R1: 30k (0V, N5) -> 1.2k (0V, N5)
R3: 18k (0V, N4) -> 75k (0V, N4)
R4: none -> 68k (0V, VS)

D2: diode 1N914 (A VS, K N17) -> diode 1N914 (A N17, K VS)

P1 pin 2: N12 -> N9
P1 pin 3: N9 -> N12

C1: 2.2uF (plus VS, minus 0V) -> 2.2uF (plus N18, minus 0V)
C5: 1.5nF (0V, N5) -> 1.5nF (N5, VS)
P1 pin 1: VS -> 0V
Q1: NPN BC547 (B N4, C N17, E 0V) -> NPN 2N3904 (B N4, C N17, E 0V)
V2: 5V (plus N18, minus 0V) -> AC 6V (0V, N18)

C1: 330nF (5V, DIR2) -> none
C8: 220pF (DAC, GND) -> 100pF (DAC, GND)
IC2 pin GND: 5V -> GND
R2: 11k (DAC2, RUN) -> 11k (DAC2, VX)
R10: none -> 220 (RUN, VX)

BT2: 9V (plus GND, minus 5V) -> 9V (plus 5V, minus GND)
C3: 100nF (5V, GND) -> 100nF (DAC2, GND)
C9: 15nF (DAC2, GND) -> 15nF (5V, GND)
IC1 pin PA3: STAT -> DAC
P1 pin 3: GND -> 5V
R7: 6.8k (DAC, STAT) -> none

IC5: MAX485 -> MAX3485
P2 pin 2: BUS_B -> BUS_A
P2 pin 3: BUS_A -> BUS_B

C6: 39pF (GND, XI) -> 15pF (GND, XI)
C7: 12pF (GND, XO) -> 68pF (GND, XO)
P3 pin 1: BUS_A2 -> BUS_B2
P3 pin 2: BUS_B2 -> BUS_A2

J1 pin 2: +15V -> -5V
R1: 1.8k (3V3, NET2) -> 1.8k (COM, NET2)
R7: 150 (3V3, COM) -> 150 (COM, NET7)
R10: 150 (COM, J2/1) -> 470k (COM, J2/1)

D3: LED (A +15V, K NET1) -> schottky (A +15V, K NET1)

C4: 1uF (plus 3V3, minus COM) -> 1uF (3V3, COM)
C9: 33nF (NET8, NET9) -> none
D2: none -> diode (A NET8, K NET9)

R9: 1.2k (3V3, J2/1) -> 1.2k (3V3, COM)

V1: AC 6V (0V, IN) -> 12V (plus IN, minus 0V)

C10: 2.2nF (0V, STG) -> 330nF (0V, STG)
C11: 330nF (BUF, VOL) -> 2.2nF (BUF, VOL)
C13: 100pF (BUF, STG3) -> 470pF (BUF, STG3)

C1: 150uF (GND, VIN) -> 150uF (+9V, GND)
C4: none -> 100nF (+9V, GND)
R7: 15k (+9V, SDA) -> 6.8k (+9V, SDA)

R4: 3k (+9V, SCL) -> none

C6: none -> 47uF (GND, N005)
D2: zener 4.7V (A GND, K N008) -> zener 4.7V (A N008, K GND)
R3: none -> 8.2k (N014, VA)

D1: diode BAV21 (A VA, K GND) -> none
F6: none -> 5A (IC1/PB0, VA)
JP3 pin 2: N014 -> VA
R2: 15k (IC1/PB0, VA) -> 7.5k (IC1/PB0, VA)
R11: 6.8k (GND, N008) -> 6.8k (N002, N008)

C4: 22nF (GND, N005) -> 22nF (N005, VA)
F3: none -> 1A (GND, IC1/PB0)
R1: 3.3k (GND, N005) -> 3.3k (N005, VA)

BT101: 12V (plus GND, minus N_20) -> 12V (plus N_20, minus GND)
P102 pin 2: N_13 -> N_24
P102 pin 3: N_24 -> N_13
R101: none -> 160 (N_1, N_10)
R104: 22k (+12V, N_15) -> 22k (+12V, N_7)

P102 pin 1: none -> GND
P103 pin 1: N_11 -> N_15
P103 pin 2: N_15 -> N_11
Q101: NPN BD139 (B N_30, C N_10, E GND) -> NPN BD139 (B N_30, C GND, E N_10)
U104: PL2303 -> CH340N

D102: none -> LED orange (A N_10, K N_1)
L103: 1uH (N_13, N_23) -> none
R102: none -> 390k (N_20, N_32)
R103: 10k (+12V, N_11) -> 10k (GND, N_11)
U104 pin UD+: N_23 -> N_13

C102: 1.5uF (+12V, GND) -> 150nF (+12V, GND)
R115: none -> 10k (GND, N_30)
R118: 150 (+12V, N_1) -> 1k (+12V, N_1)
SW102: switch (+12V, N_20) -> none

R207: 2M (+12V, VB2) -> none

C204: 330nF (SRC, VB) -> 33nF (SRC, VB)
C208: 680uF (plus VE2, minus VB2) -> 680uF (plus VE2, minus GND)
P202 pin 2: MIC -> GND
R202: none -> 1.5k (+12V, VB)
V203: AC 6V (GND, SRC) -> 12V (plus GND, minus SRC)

——

> EXERCISE GOAL
Retype, exactly as shown, the lines from the one with "R7: 150 (3V3, COM) -> 150 (COM, NET7)" through the end of the records.

> REPLY TO THE TASK
R7: 150 (3V3, COM) -> 150 (COM, NET7)
R10: 150 (COM, J2/1) -> 470k (COM, J2/1)

D3: LED (A +15V, K NET1) -> schottky (A +15V, K NET1)

C4: 1uF (plus 3V3, minus COM) -> 1uF (3V3, COM)
C9: 33nF (NET8, NET9) -> none
D2: none -> diode (A NET8, K NET9)

R9: 1.2k (3V3, J2/1) -> 1.2k (3V3, COM)

V1: AC 6V (0V, IN) -> 12V (plus IN, minus 0V)

C10: 2.2nF (0V, STG) -> 330nF (0V, STG)
C11: 330nF (BUF, VOL) -> 2.2nF (BUF, VOL)
C13: 100pF (BUF, STG3) -> 470pF (BUF, STG3)

C1: 150uF (GND, VIN) -> 150uF (+9V, GND)
C4: none -> 100nF (+9V, GND)
R7: 15k (+9V, SDA) -> 6.8k (+9V, SDA)

R4: 3k (+9V, SCL) -> none

C6: none -> 47uF (GND, N005)
D2: zener 4.7V (A GND, K N008) -> zener 4.7V (A N008, K GND)
R3: none -> 8.2k (N014, VA)

D1: diode BAV21 (A VA, K GND) -> none
F6: none -> 5A (IC1/PB0, VA)
JP3 pin 2: N014 -> VA
R2: 15k (IC1/PB0, VA) -> 7.5k (IC1/PB0, VA)
R11: 6.8k (GND, N008) -> 6.8k (N002, N008)

C4: 22nF (GND, N005) -> 22nF (N005, VA)
F3: none -> 1A (GND, IC1/PB0)
R1: 3.3k (GND, N005) -> 3.3k (N005, VA)

BT101: 12V (plus GND, minus N_20) -> 12V (plus N_20, minus GND)
P102 pin 2: N_13 -> N_24
P102 pin 3: N_24 -> N_13
R101: none -> 160 (N_1, N_10)
R104: 22k (+12V, N_15) -> 22k (+12V, N_7)

P102 pin 1: none -> GND
P103 pin 1: N_11 -> N_15
P103 pin 2: N_15 -> N_11
Q101: NPN BD139 (B N_30, C N_10, E GND) -> NPN BD139 (B N_30, C GND, E N_10)
U104: PL2303 -> CH340N

D102: none -> LED orange (A N_10, K N_1)
L103: 1uH (N_13, N_23) -> none
R102: none -> 390k (N_20, N_32)
R103: 10k (+12V, N_11) -> 10k (GND, N_11)
U104 pin UD+: N_23 -> N_13

C102: 1.5uF (+12V, GND) -> 150nF (+12V, GND)
R115: none -> 10k (GND, N_30)
R118: 150 (+12V, N_1) -> 1k (+12V, N_1)
SW102: switch (+12V, N_20) -> none

R207: 2M (+12V, VB2) -> none

C204: 330nF (SRC, VB) -> 33nF (SRC, VB)
C208: 680uF (plus VE2, minus VB2) -> 680uF (plus VE2, minus GND)
P202 pin 2: MIC -> GND
R202: none -> 1.5k (+12V, VB)
V203: AC 6V (GND, SRC) -> 12V (plus GND, minus SRC)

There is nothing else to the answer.